(The task)
Everything from the line holding "pink tile C2 level 1 -> pink tile B8 level 1" through the final line of the entries below is to be duplicated exactly, and nothing outside that span.

(Material shown)
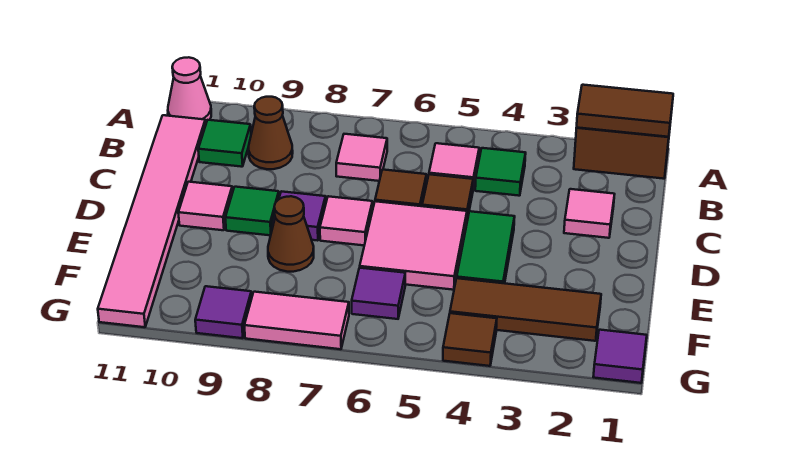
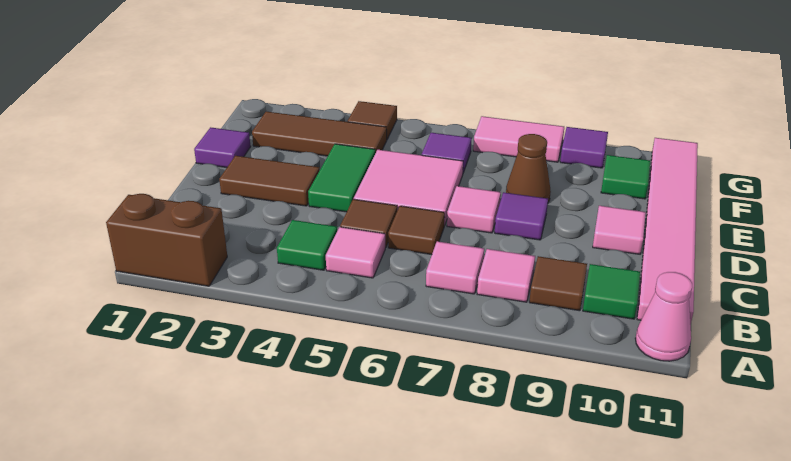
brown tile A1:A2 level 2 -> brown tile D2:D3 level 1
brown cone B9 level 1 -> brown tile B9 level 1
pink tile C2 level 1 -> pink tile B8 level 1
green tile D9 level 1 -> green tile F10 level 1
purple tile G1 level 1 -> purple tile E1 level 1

(Solution)
pink tile C2 level 1 -> pink tile B8 level 1
green tile D9 level 1 -> green tile F10 level 1
purple tile G1 level 1 -> purple tile E1 level 1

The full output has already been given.